= TO DO =
Word for word, copy all the data and drop the pictures.

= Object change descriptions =
######

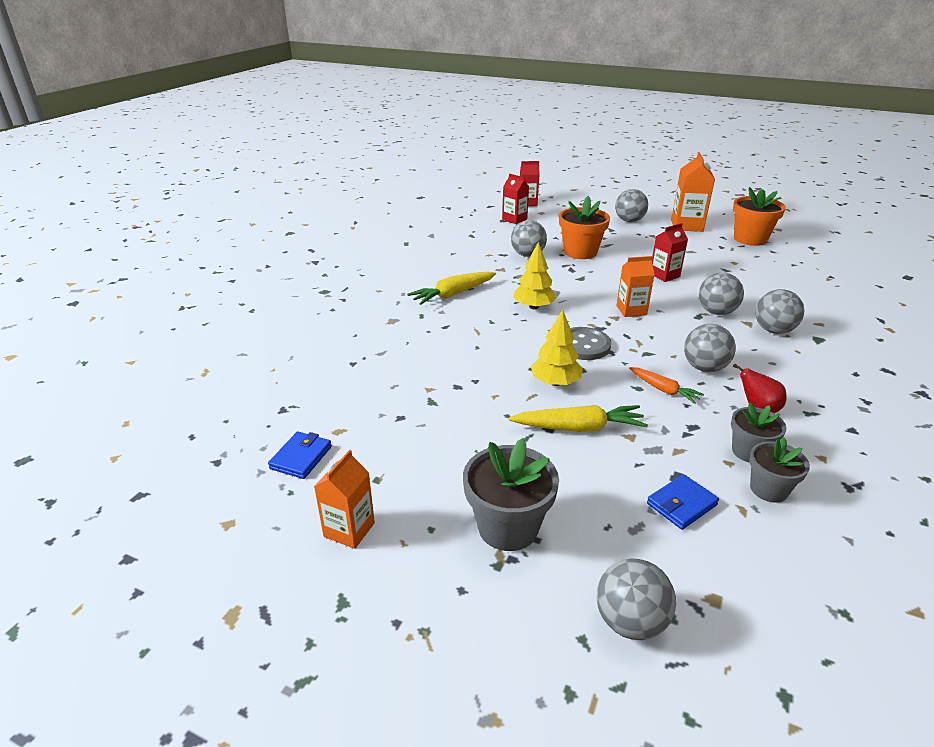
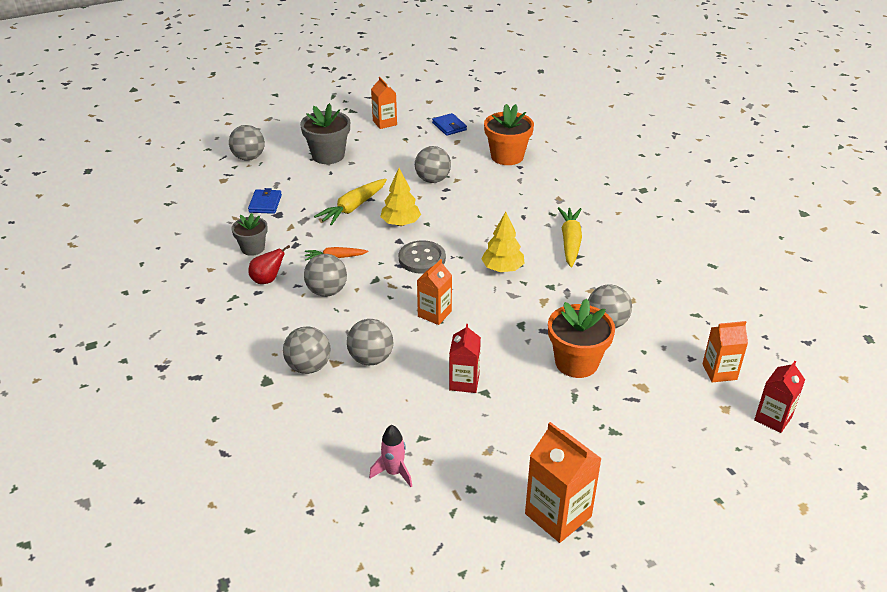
camera: 130 degrees right, 5 degrees up
red carton [502,174,529,224] -> orange carton [702,321,748,383]
grey ball [615,189,648,222] -> grey ball moved to [415,146,451,183]
orange flower pot [733,187,786,246] -> orange flower pot moved to [484,104,534,165]
grey flower pot [749,437,810,503] -> none
none -> pink rocket [369,425,412,487]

######

= ANSWER SPACE =
camera: 130 degrees right, 5 degrees up
red carton [502,174,529,224] -> orange carton [702,321,748,383]
grey ball [615,189,648,222] -> grey ball moved to [415,146,451,183]
orange flower pot [733,187,786,246] -> orange flower pot moved to [484,104,534,165]
grey flower pot [749,437,810,503] -> none
none -> pink rocket [369,425,412,487]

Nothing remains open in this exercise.